*TASK REQUIREMENTS:* Your answer must be an exact copy of the entries below, with every picture removed.
LISTED RECORDS Block Start
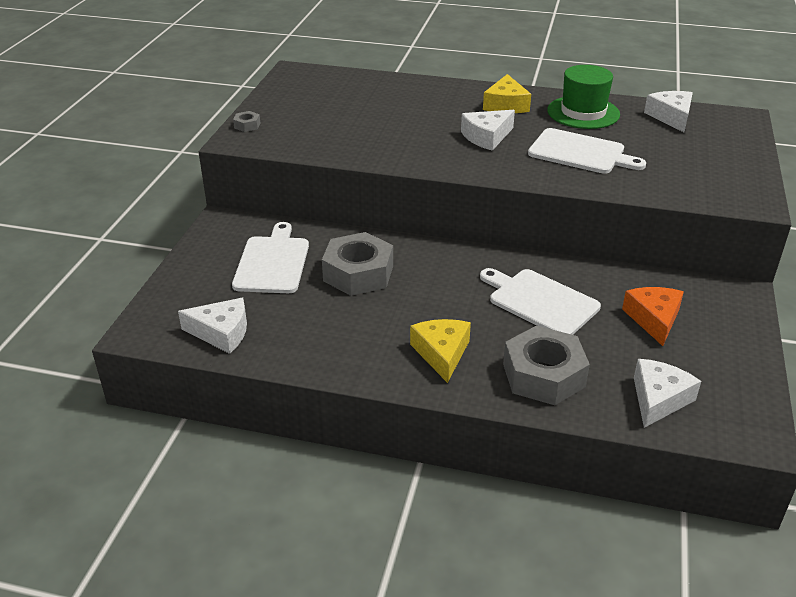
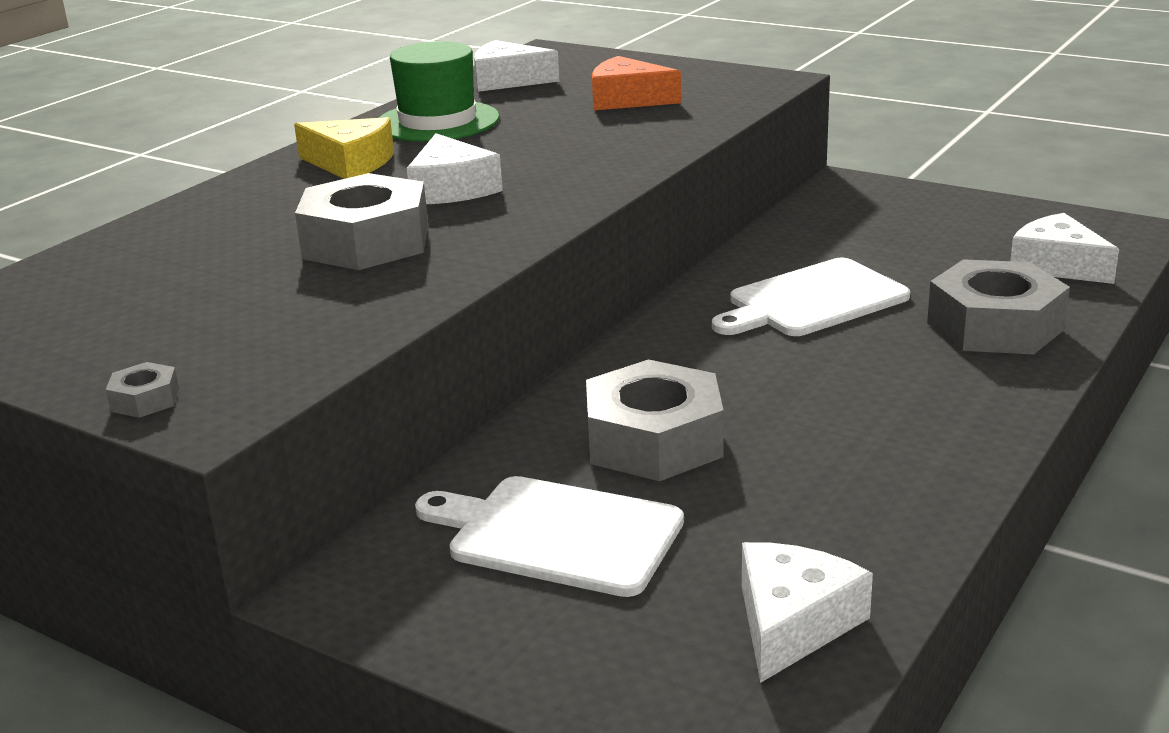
camera: 70 degrees left, 10 degrees down
(409, 131) = (366, 242): none -> grey nut
(442, 353) = (925, 394): yellow cheese -> none
(580, 153) = (564, 140): white cutting board -> none
(654, 319) = (884, 238): orange cheese -> orange cheese (627, 99)

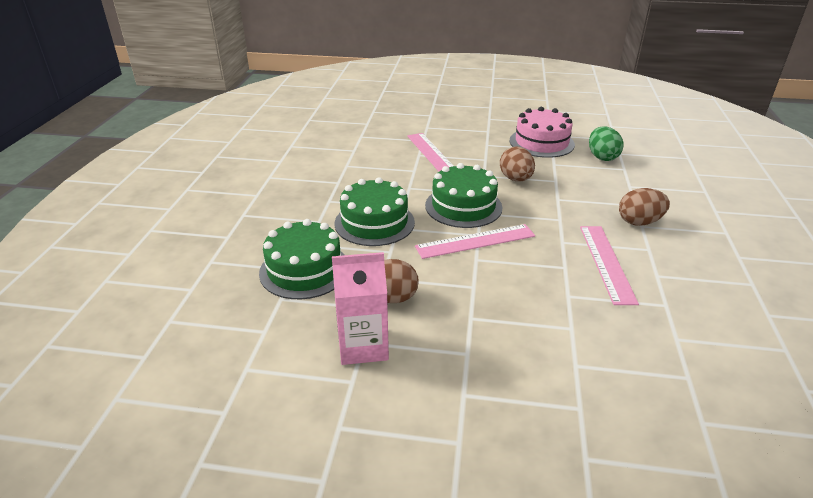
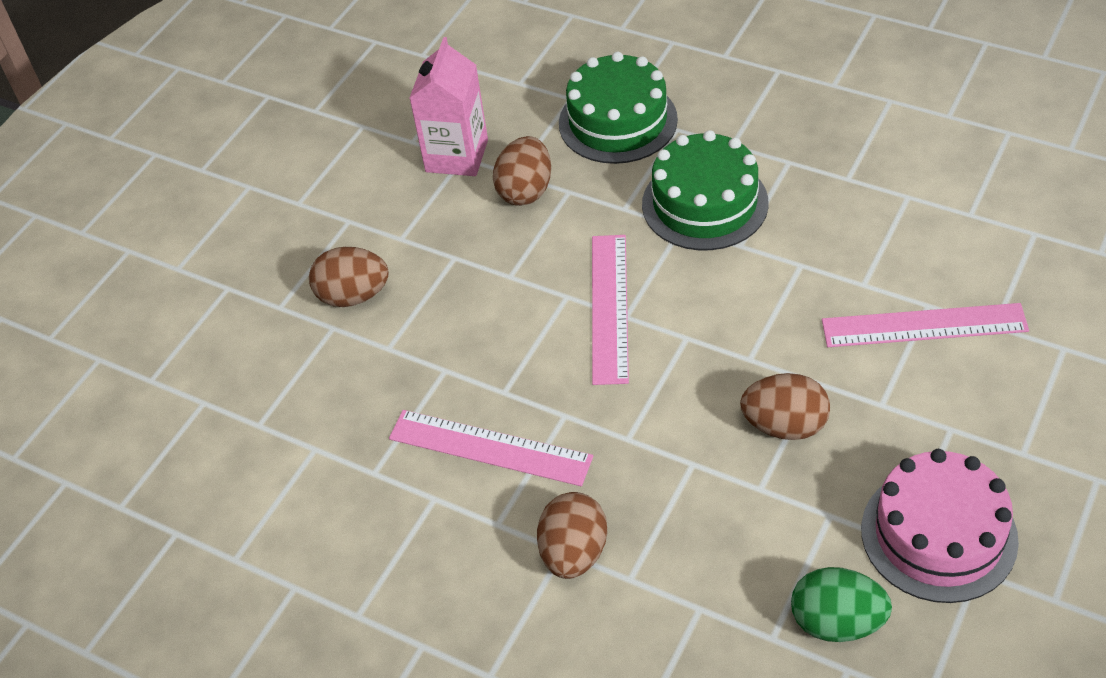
camera: 115 degrees right, 15 degrees up
(463, 206) = (714, 320): green cake -> none
(539, 363) = (353, 296): none -> brown egg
LISTED RECORDS Block End
*EXERCISE RESPONSE:*
camera: 70 degrees left, 10 degrees down
(409, 131) = (366, 242): none -> grey nut
(442, 353) = (925, 394): yellow cheese -> none
(580, 153) = (564, 140): white cutting board -> none
(654, 319) = (884, 238): orange cheese -> orange cheese (627, 99)

camera: 115 degrees right, 15 degrees up
(463, 206) = (714, 320): green cake -> none
(539, 363) = (353, 296): none -> brown egg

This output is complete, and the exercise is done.